** What the exercise asks **
Find the line with "orange pan: 0 -> 1" and the line with "purple tree: 1 -> 0" in the entries below; output exactly those two lines, every line between them, and no others.

══ Provided data ══

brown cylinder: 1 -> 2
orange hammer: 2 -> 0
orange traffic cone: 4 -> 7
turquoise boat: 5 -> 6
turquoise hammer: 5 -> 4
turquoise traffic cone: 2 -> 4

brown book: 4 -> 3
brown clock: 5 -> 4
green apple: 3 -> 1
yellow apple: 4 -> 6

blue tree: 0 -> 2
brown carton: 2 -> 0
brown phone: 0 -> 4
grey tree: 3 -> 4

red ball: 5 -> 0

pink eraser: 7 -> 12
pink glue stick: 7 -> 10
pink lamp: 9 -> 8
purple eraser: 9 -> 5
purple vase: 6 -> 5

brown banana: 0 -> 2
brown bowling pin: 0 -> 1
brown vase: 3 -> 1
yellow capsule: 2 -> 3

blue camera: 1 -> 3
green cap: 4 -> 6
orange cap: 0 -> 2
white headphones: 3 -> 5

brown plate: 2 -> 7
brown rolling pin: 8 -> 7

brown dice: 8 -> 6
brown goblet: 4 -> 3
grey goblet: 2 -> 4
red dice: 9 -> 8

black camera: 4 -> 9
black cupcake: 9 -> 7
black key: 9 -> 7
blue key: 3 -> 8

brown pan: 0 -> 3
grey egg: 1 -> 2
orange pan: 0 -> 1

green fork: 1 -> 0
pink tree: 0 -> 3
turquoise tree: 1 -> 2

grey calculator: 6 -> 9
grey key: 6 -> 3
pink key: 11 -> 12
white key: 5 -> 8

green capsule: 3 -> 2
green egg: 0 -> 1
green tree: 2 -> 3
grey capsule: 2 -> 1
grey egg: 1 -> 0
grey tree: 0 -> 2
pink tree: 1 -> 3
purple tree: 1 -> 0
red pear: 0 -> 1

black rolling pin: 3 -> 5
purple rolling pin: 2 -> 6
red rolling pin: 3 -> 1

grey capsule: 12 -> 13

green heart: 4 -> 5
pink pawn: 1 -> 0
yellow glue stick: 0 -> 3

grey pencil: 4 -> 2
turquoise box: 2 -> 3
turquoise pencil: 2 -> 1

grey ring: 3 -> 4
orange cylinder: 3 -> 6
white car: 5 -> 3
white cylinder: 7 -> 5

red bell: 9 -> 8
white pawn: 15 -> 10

═══

** Expected answer **
orange pan: 0 -> 1

green fork: 1 -> 0
pink tree: 0 -> 3
turquoise tree: 1 -> 2

grey calculator: 6 -> 9
grey key: 6 -> 3
pink key: 11 -> 12
white key: 5 -> 8

green capsule: 3 -> 2
green egg: 0 -> 1
green tree: 2 -> 3
grey capsule: 2 -> 1
grey egg: 1 -> 0
grey tree: 0 -> 2
pink tree: 1 -> 3
purple tree: 1 -> 0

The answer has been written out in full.